Entries follow. Give back exactly the lines starting at the one containing "(396, 446) = (849, 325): none -> white plane" and ending at the one containing "(518, 300) = (583, 273): turquoise", and no other lines.

**Record set**
□ □ □ □
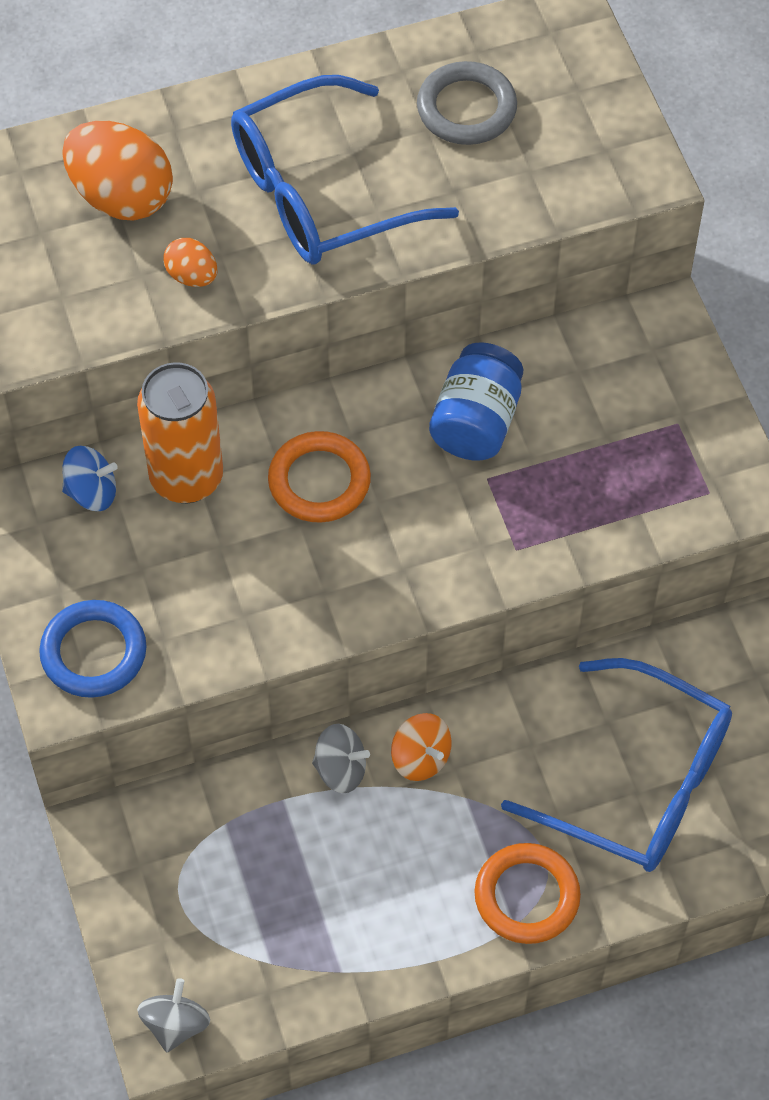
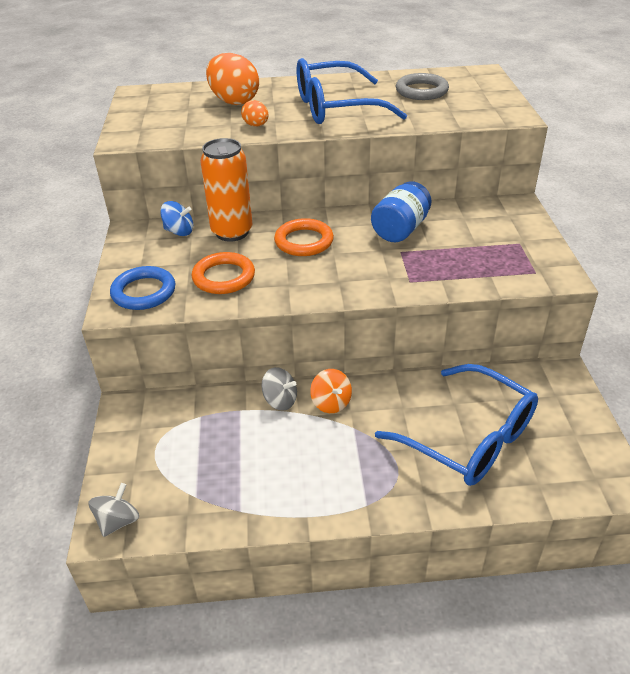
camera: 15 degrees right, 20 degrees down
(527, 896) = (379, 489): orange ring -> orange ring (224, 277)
□ □ □ □
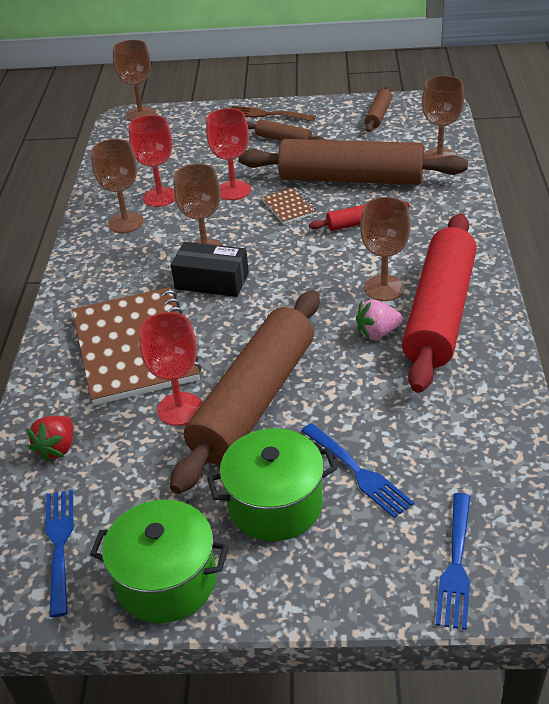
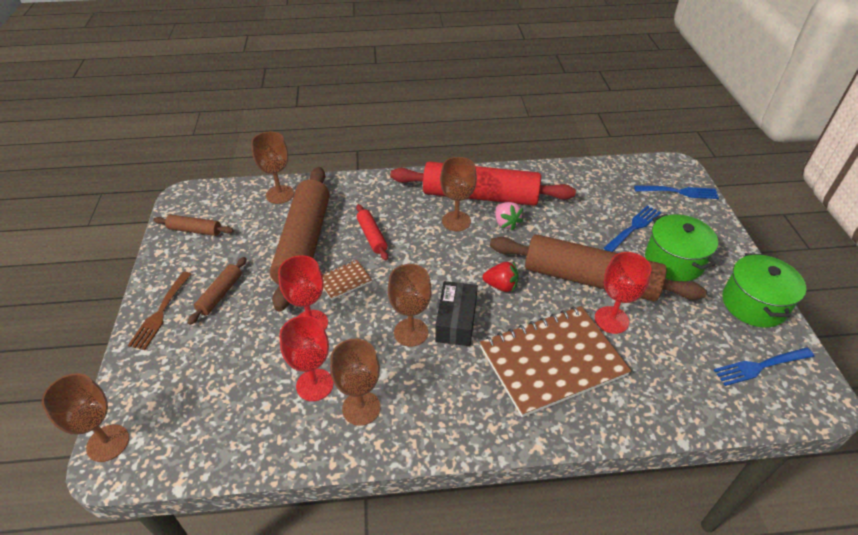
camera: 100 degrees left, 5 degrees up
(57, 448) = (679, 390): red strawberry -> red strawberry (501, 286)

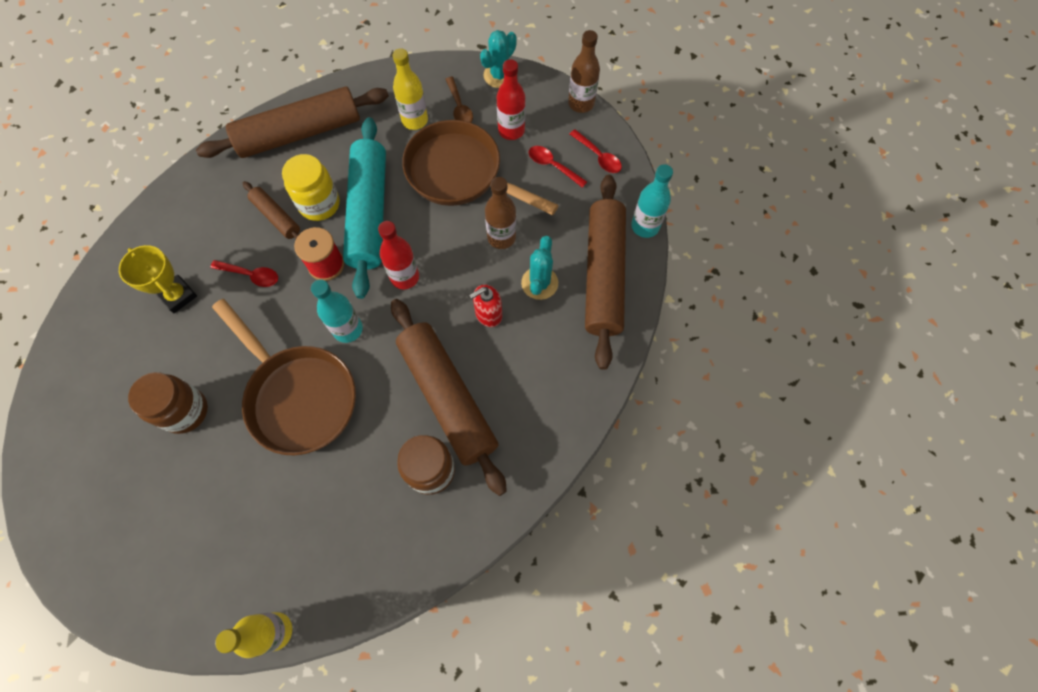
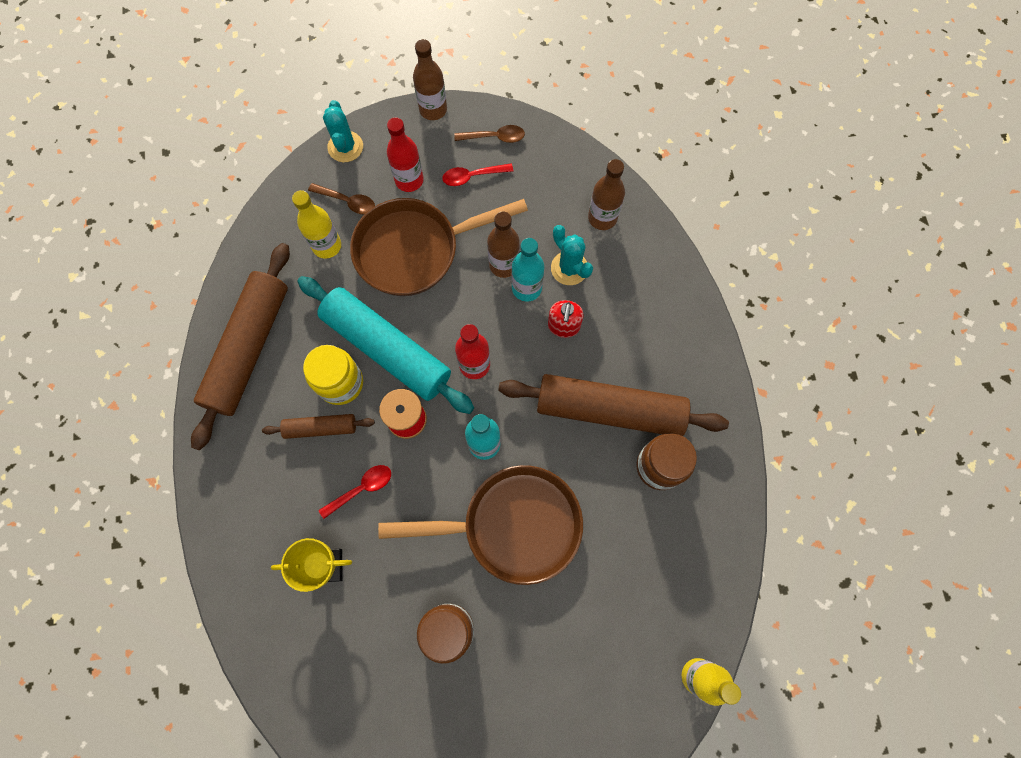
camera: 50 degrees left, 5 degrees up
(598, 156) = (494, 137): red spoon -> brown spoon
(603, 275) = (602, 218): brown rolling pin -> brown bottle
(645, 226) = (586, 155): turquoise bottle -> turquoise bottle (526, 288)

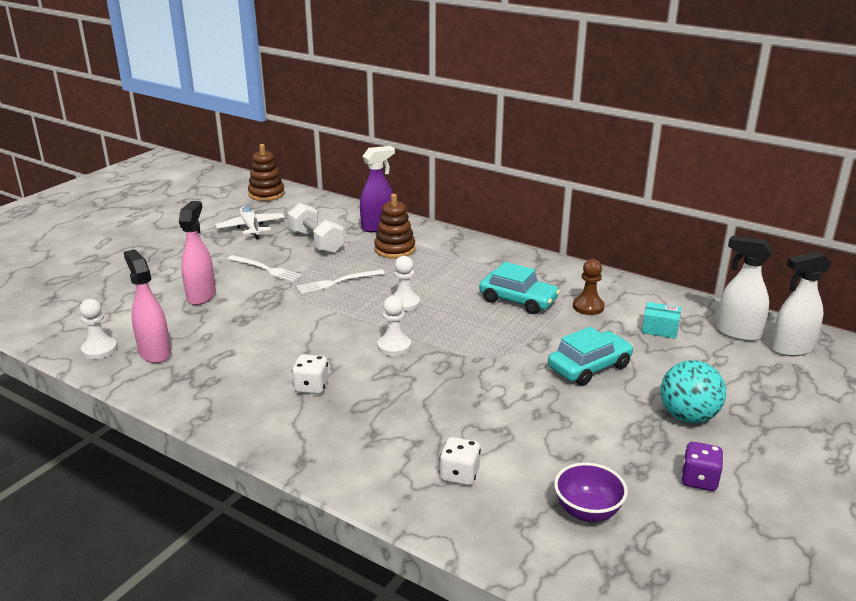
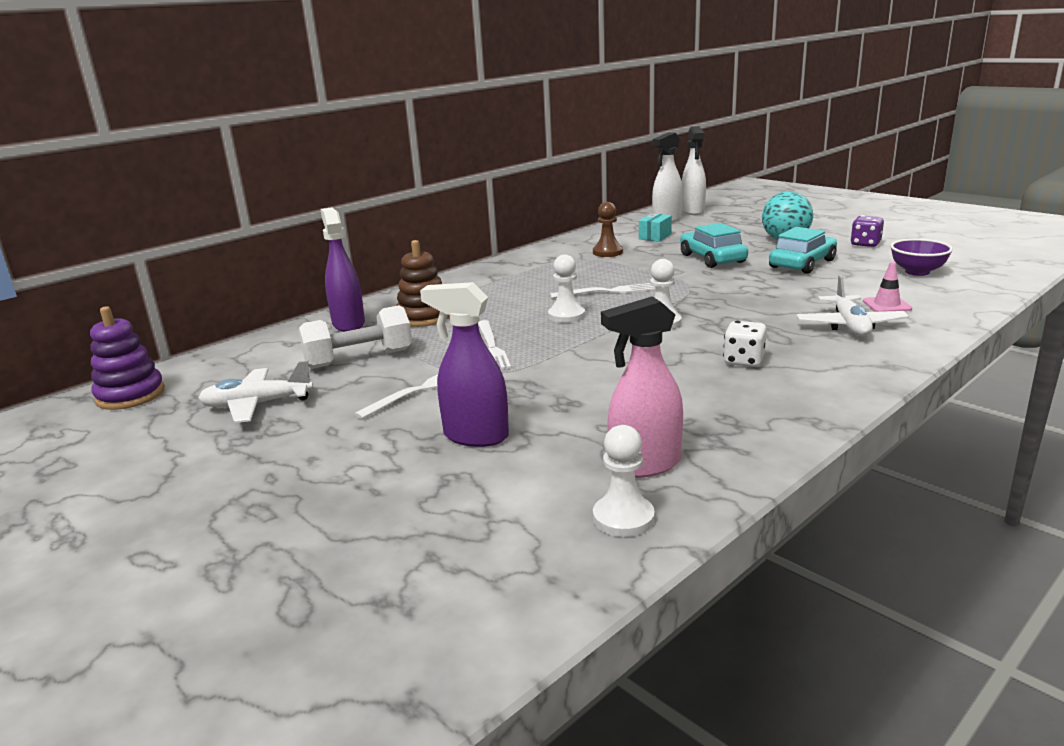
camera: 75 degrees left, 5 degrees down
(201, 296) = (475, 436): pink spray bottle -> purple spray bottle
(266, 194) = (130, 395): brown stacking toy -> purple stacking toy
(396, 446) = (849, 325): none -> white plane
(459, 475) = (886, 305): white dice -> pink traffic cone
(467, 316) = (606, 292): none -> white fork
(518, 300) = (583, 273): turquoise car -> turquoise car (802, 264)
□ □ □ □
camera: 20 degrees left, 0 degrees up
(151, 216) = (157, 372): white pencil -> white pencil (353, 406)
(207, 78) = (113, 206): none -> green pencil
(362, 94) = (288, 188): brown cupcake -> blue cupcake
□ □ □ □
**Answer box**
(396, 446) = (849, 325): none -> white plane
(459, 475) = (886, 305): white dice -> pink traffic cone
(467, 316) = (606, 292): none -> white fork
(518, 300) = (583, 273): turquoise car -> turquoise car (802, 264)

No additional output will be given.